Task to complete: Copy out all of the items below with every "counterclockwise" swapped for "anticlockwise" and nothing else changed, and leave the pictures out of your answer.

Record extracts:
________________________________________

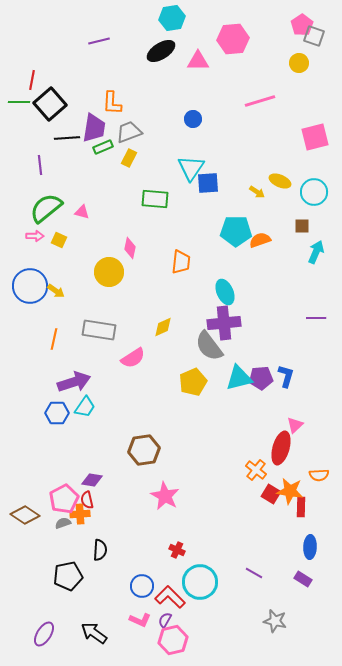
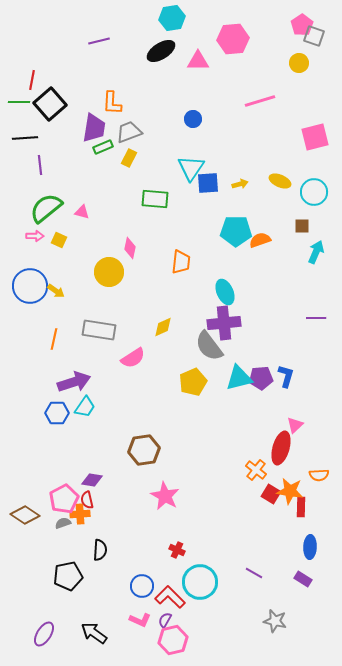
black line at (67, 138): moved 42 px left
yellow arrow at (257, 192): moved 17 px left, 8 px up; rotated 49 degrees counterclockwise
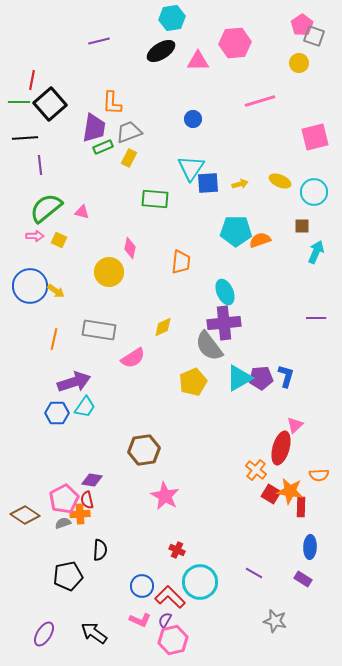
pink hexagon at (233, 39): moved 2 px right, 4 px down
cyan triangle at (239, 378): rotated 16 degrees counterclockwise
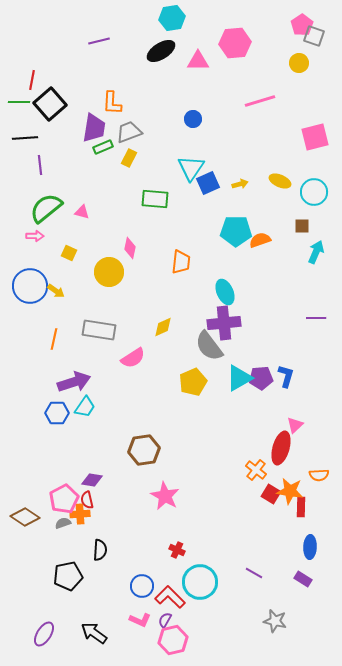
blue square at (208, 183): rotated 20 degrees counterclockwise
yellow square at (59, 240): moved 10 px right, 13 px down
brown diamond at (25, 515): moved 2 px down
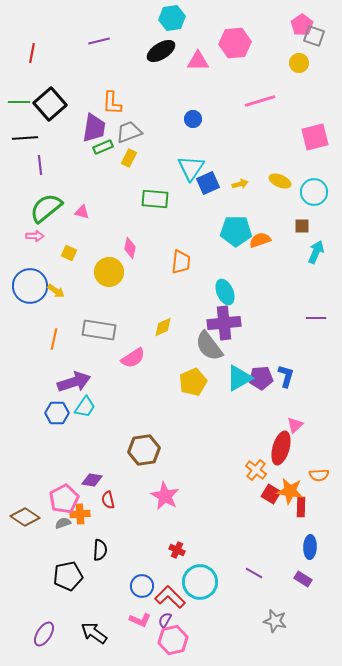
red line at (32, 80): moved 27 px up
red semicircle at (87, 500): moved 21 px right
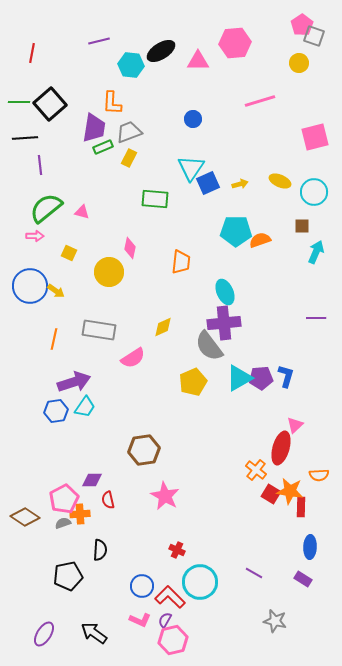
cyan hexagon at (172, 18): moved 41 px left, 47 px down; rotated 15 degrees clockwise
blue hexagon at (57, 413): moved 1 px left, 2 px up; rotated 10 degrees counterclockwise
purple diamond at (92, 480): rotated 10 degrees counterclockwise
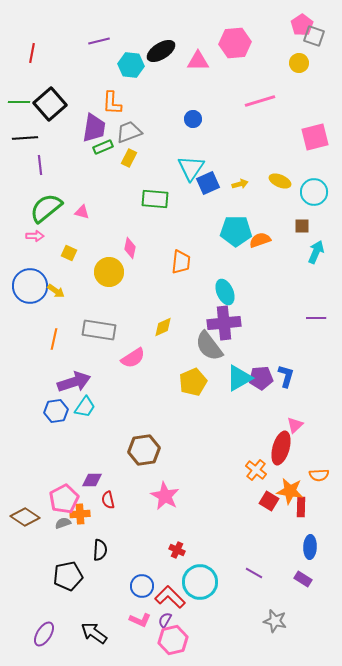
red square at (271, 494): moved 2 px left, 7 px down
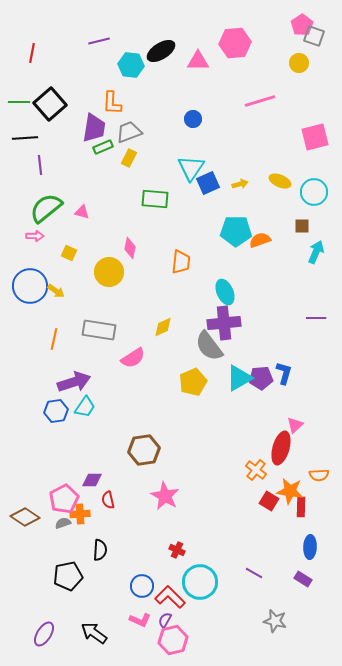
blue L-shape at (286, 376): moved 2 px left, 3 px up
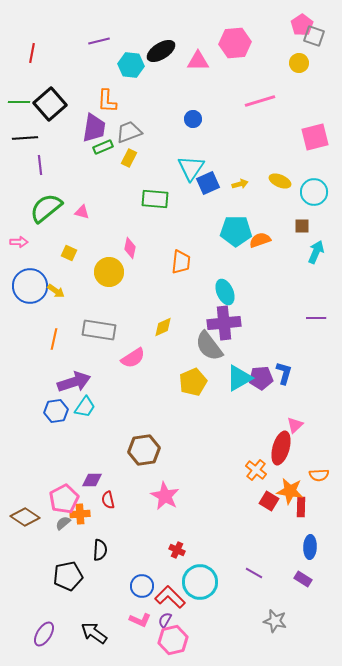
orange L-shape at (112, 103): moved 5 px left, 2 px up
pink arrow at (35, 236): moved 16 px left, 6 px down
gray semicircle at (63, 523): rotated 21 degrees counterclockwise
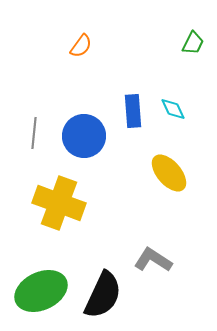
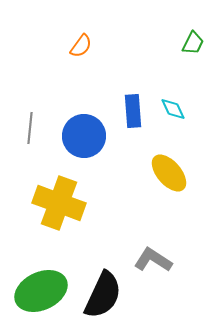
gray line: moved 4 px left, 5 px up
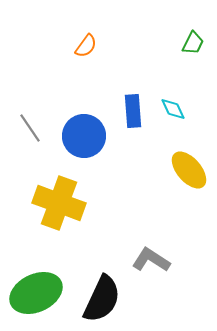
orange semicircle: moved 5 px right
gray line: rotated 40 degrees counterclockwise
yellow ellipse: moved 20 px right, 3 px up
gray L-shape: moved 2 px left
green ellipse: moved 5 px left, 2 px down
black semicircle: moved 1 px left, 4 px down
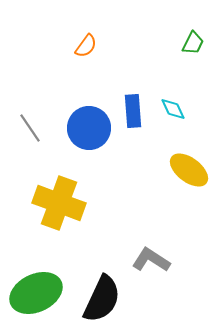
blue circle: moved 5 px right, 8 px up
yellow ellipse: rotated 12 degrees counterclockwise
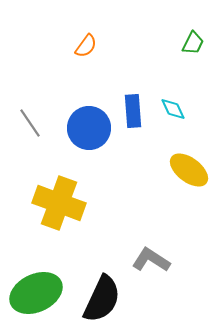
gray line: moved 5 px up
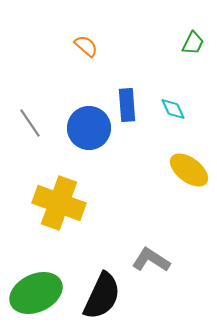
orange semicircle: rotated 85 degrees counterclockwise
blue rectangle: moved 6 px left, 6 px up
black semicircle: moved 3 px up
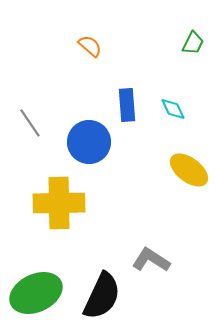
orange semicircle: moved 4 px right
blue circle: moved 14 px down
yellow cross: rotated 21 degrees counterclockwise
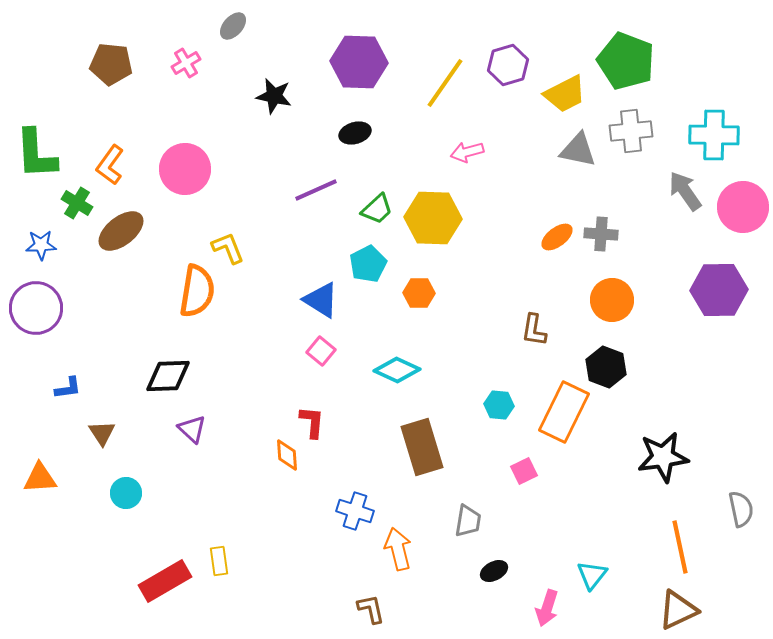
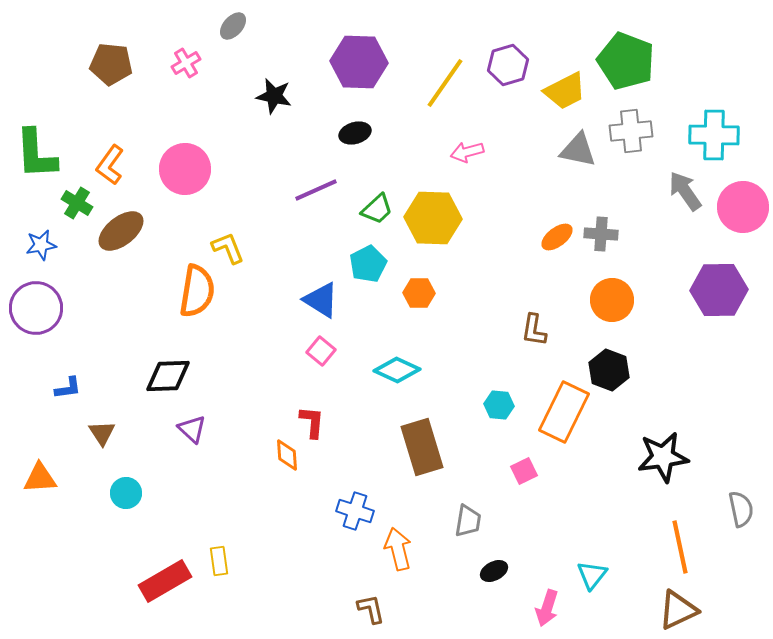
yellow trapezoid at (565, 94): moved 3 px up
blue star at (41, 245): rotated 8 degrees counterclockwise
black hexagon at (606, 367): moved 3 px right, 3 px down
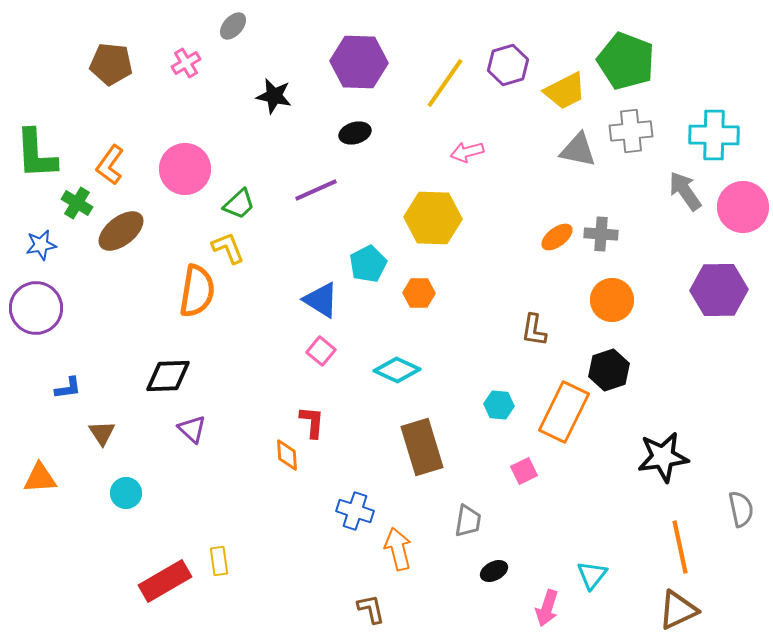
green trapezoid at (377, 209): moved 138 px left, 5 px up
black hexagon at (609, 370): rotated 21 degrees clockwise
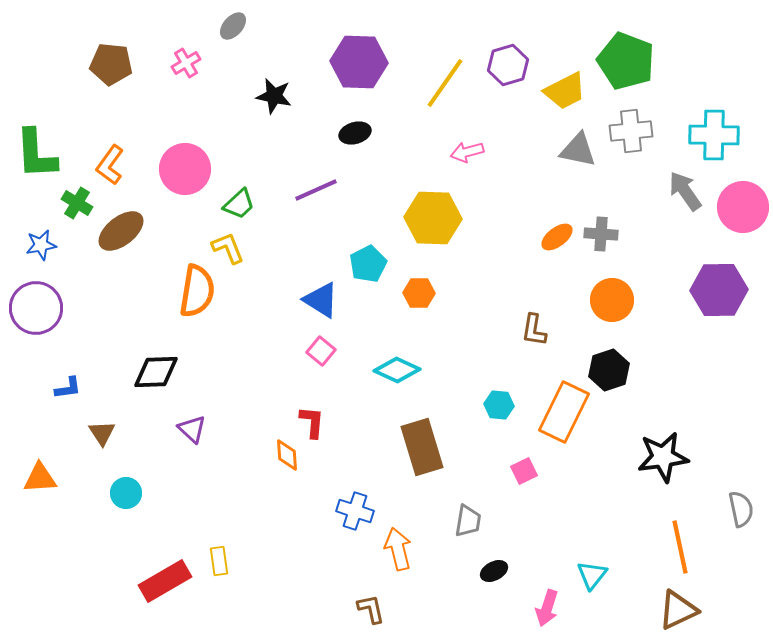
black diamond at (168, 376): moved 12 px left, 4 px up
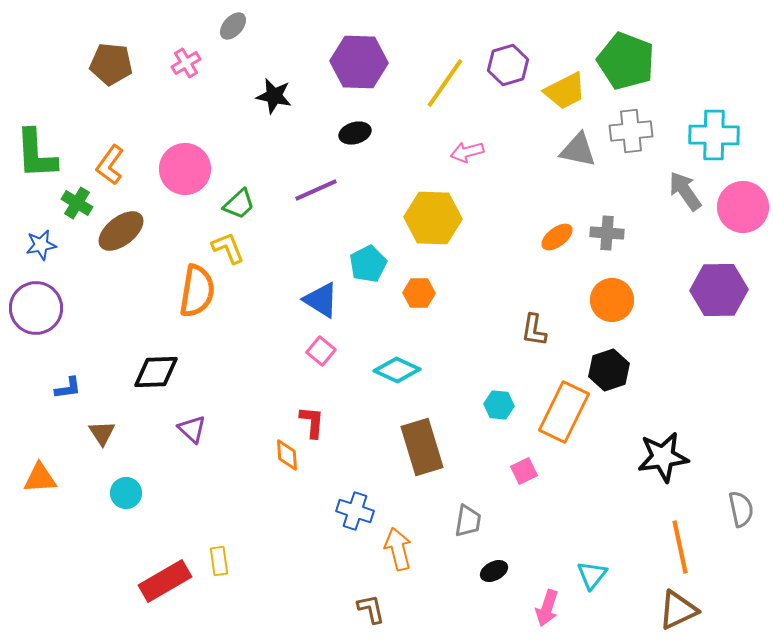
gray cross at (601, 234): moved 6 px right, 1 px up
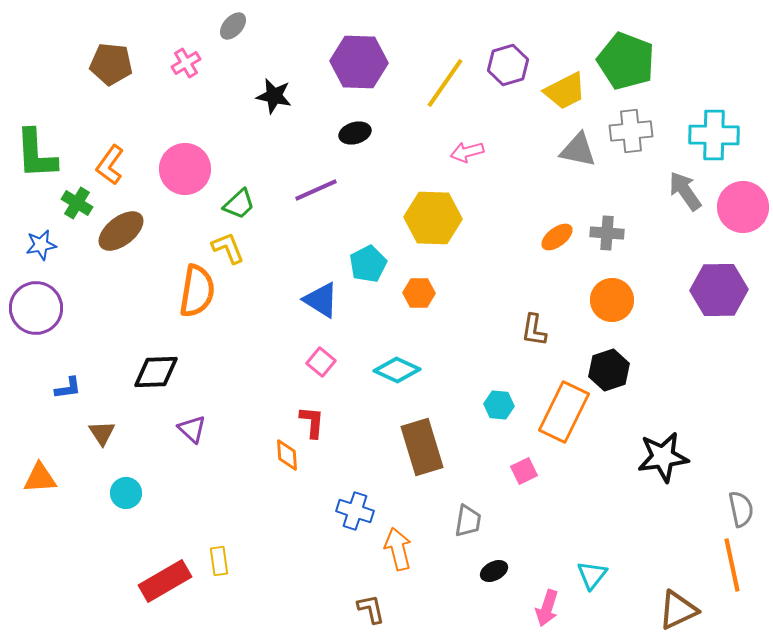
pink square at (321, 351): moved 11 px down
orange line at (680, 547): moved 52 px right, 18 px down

________________________________________

Solution:
black line at (67, 138): moved 42 px left
yellow arrow at (257, 192): moved 17 px left, 8 px up; rotated 49 degrees anticlockwise
pink hexagon at (233, 39): moved 2 px right, 4 px down
cyan triangle at (239, 378): rotated 16 degrees anticlockwise
blue square at (208, 183): rotated 20 degrees anticlockwise
yellow square at (59, 240): moved 10 px right, 13 px down
brown diamond at (25, 515): moved 2 px down
red line at (32, 80): moved 27 px up
red semicircle at (87, 500): moved 21 px right
cyan hexagon at (172, 18): moved 41 px left, 47 px down; rotated 15 degrees clockwise
blue hexagon at (57, 413): moved 1 px left, 2 px up; rotated 10 degrees anticlockwise
purple diamond at (92, 480): rotated 10 degrees anticlockwise
red square at (271, 494): moved 2 px left, 7 px down
blue L-shape at (286, 376): moved 2 px left, 3 px up
orange L-shape at (112, 103): moved 5 px left, 2 px up
pink arrow at (35, 236): moved 16 px left, 6 px down
gray semicircle at (63, 523): rotated 21 degrees anticlockwise
gray line: moved 4 px left, 5 px up
orange semicircle: moved 5 px right
gray line: rotated 40 degrees anticlockwise
yellow ellipse: moved 20 px right, 3 px up
gray L-shape: moved 2 px left
green ellipse: moved 5 px left, 2 px down
black semicircle: moved 1 px left, 4 px down
blue circle: moved 5 px right, 8 px up
yellow ellipse: rotated 12 degrees anticlockwise
gray line: moved 5 px up
orange semicircle: rotated 85 degrees anticlockwise
blue rectangle: moved 6 px left, 6 px up
black semicircle: moved 3 px up
orange semicircle: moved 4 px right
blue circle: moved 14 px down
yellow cross: rotated 21 degrees anticlockwise
yellow trapezoid at (565, 94): moved 3 px up
blue star at (41, 245): rotated 8 degrees anticlockwise
black hexagon at (606, 367): moved 3 px right, 3 px down
green trapezoid at (377, 209): moved 138 px left, 5 px up
black hexagon at (609, 370): rotated 21 degrees clockwise
black diamond at (168, 376): moved 12 px left, 4 px up
gray cross at (601, 234): moved 6 px right, 1 px up
pink square at (321, 351): moved 11 px down
orange line at (680, 547): moved 52 px right, 18 px down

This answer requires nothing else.